=== Begin Enclosure ===
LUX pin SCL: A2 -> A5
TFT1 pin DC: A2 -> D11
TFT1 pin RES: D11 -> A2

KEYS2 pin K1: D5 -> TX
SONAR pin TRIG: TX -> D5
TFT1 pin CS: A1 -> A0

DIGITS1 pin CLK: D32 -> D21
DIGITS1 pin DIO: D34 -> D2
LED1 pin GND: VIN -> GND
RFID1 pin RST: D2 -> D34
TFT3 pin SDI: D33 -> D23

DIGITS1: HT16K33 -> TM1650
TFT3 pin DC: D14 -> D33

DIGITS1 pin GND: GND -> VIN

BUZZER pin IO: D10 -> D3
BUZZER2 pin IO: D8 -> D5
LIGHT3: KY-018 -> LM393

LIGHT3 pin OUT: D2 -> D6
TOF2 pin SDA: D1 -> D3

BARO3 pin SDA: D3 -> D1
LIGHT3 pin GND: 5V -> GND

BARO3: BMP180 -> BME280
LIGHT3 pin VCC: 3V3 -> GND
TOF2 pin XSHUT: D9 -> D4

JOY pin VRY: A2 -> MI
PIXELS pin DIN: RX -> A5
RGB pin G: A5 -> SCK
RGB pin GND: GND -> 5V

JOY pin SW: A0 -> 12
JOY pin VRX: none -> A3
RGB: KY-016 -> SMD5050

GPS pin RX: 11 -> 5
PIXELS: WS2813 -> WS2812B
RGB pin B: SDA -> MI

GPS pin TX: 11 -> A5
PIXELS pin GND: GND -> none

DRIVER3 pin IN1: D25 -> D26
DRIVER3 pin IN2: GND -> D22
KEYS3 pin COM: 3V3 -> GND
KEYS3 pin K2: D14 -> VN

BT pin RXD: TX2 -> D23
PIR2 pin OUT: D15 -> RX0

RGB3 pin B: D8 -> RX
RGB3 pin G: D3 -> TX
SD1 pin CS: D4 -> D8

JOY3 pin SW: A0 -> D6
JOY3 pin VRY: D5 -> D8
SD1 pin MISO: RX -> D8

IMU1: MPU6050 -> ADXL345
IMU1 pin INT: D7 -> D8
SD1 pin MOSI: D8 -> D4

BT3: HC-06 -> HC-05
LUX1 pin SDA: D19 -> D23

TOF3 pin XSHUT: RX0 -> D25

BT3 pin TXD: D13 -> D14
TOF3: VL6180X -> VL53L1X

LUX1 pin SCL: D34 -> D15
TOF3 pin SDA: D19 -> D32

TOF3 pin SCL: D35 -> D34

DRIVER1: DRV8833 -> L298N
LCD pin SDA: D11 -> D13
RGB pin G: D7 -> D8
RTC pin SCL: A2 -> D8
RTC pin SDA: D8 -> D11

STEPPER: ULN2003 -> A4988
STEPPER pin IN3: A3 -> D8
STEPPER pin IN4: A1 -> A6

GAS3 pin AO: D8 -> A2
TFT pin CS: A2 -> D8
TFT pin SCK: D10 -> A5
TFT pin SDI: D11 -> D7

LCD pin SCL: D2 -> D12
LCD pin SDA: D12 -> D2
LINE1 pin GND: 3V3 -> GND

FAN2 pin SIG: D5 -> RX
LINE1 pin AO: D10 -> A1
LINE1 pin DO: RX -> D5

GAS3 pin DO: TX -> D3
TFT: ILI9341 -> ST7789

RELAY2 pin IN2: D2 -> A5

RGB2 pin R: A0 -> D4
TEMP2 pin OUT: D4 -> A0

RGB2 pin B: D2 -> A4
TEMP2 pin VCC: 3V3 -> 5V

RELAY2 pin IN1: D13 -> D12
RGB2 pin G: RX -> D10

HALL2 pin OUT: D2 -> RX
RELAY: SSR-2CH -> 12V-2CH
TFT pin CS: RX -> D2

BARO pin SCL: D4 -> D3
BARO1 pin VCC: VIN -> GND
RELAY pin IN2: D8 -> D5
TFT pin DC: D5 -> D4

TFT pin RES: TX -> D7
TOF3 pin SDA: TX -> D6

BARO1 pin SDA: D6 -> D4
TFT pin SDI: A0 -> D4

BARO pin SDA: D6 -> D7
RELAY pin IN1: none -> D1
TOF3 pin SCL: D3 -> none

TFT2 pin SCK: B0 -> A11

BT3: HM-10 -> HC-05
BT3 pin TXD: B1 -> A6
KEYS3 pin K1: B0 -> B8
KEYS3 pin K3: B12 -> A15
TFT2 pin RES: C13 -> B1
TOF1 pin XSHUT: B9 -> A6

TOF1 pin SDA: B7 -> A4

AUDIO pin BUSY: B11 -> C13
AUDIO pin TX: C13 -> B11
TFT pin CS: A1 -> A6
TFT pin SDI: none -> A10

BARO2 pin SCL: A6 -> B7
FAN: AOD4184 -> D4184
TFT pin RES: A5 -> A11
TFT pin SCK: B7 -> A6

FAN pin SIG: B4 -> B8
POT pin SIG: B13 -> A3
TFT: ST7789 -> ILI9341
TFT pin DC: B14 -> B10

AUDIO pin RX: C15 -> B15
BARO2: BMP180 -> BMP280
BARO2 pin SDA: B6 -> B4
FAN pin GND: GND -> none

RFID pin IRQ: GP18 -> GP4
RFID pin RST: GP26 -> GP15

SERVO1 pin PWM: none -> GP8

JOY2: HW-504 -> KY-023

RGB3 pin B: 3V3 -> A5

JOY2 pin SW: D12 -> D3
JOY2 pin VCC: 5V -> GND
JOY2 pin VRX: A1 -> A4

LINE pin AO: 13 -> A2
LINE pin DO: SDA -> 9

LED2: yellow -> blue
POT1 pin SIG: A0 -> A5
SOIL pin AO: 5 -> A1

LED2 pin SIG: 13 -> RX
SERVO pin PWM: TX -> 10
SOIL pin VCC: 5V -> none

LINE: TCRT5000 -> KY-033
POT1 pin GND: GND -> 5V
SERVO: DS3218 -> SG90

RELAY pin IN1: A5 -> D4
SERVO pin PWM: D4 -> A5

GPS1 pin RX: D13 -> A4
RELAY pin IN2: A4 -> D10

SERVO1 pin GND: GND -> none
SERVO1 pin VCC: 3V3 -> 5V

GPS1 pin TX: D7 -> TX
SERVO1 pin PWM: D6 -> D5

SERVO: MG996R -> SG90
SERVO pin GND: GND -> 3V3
=== End Enclosure ===
### YOUR TASK:
Retype exactly the lines from the one containing "GPS1 pin RX: D13 -> A4" through the end of the data. Add nothing.

### SOLUTION TO THE EXERCISE:
GPS1 pin RX: D13 -> A4
RELAY pin IN2: A4 -> D10

SERVO1 pin GND: GND -> none
SERVO1 pin VCC: 3V3 -> 5V

GPS1 pin TX: D7 -> TX
SERVO1 pin PWM: D6 -> D5

SERVO: MG996R -> SG90
SERVO pin GND: GND -> 3V3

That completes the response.